» To do
Repeat each record exactly, skipping the pictures.

(Source records Opens)

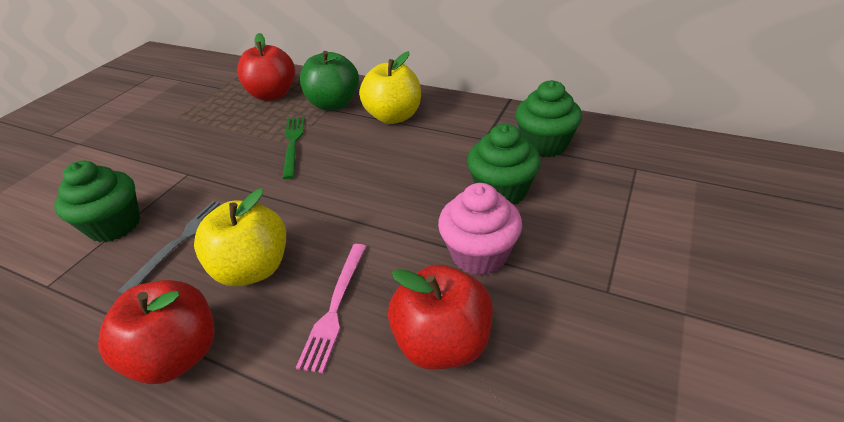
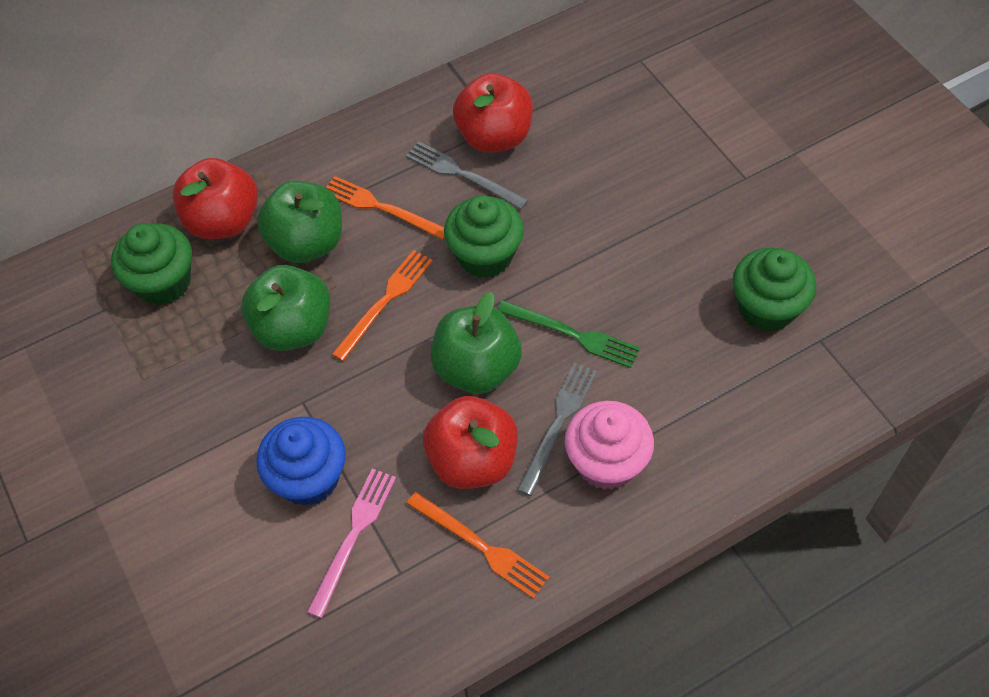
blue cupcake: 0 -> 1
green apple: 1 -> 3
grey fork: 1 -> 2
orange fork: 0 -> 3
yellow apple: 2 -> 0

(Source records Closes)

» Output for this task
blue cupcake: 0 -> 1
green apple: 1 -> 3
grey fork: 1 -> 2
orange fork: 0 -> 3
yellow apple: 2 -> 0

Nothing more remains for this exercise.